#### Task directions:
Would you please give the entries again word for word, with no images in your copy?
:: Supplied records
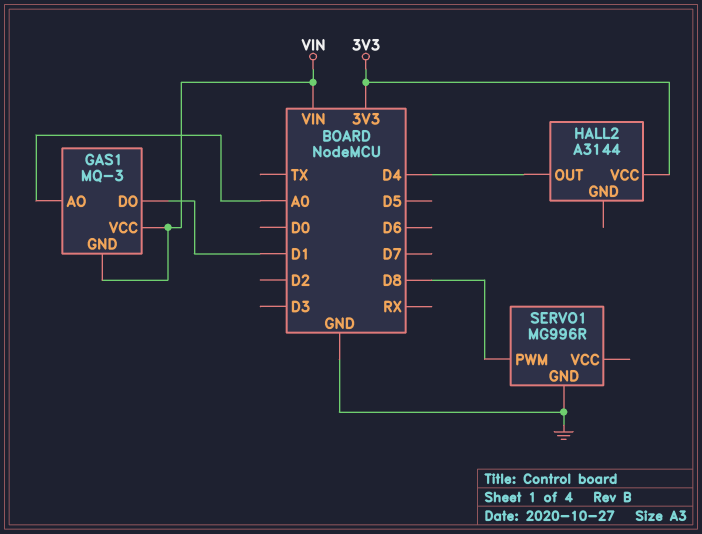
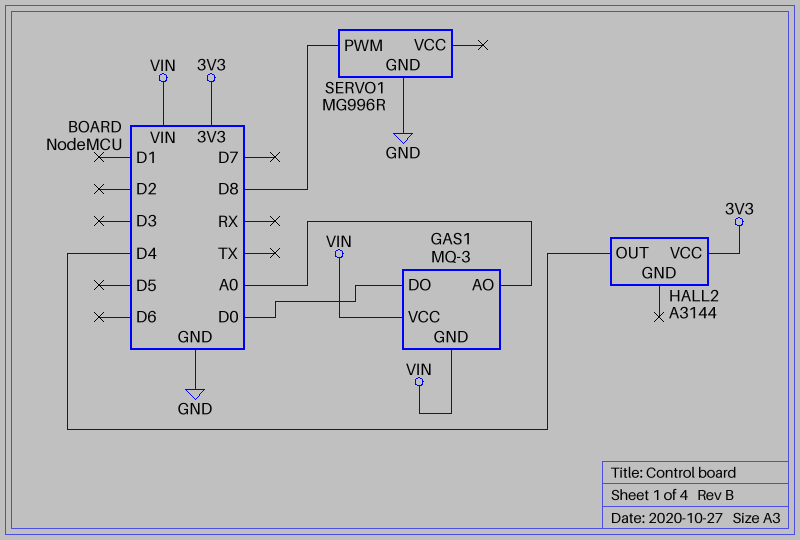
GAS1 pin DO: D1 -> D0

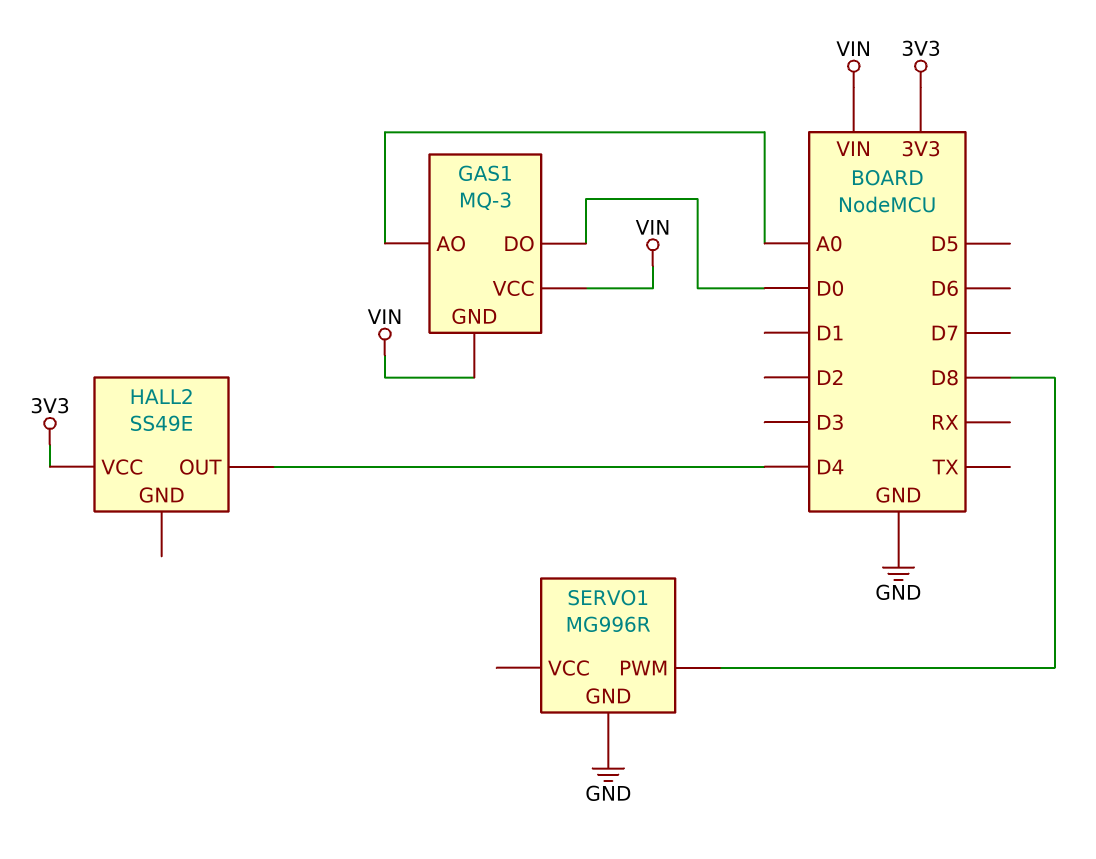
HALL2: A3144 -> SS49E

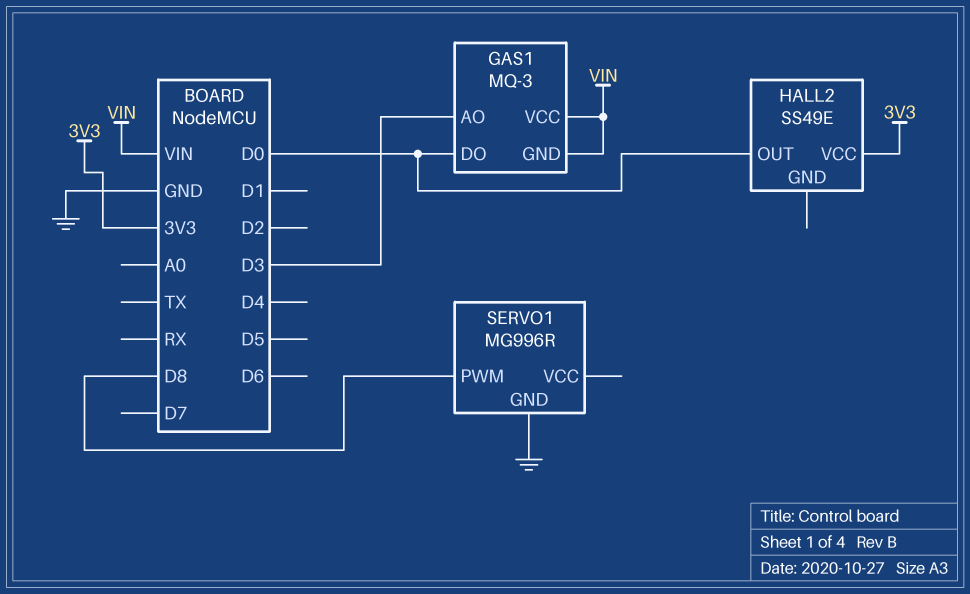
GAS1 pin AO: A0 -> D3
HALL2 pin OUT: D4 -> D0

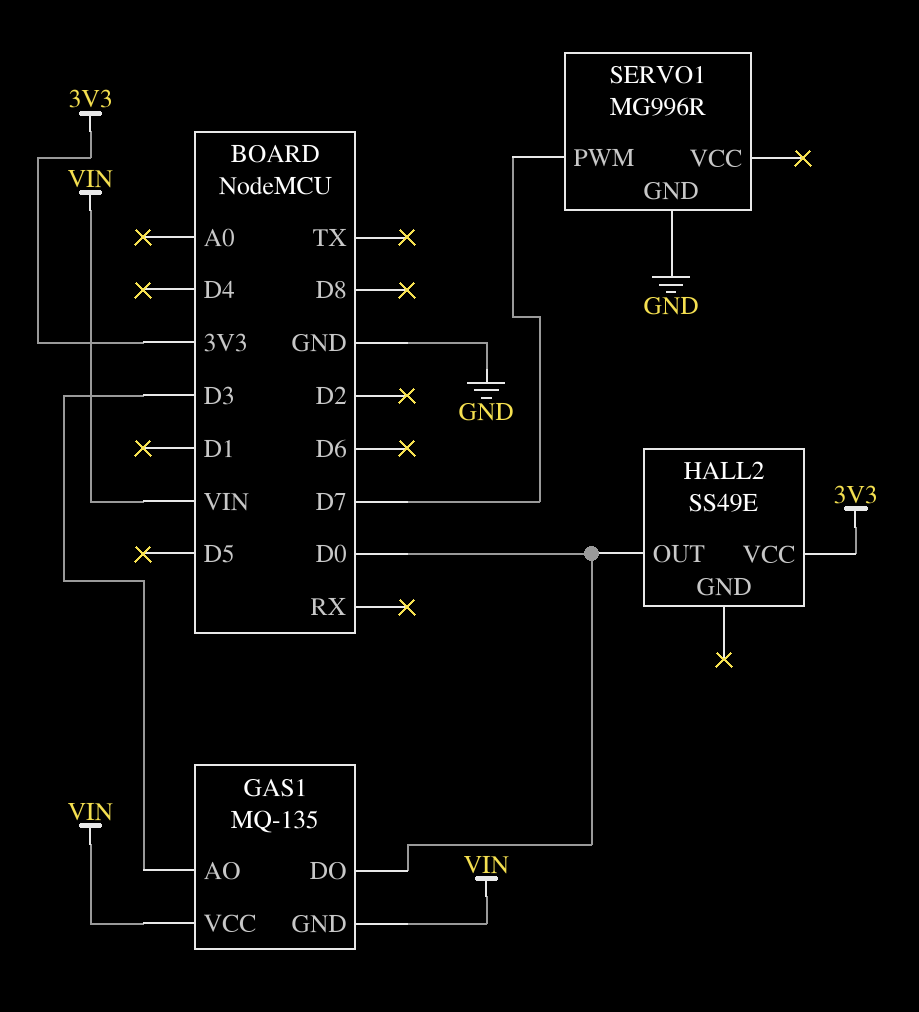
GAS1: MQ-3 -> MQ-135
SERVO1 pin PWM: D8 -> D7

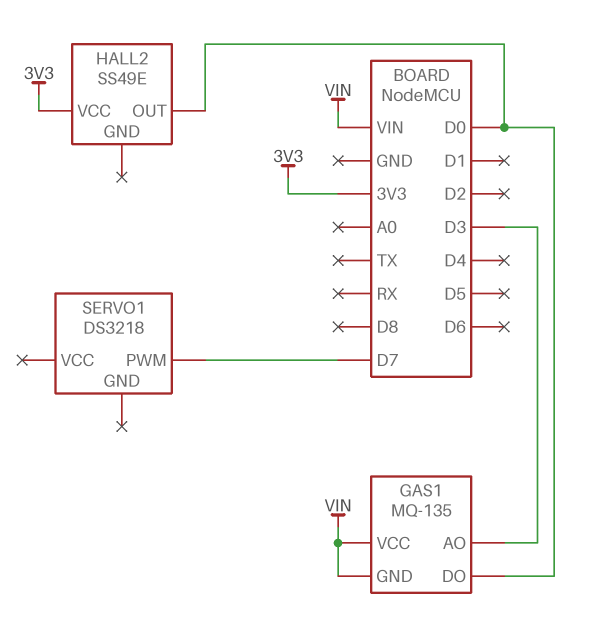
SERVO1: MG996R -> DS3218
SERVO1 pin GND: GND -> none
::::
#### Output for this exercise:
GAS1 pin DO: D1 -> D0

HALL2: A3144 -> SS49E

GAS1 pin AO: A0 -> D3
HALL2 pin OUT: D4 -> D0

GAS1: MQ-3 -> MQ-135
SERVO1 pin PWM: D8 -> D7

SERVO1: MG996R -> DS3218
SERVO1 pin GND: GND -> none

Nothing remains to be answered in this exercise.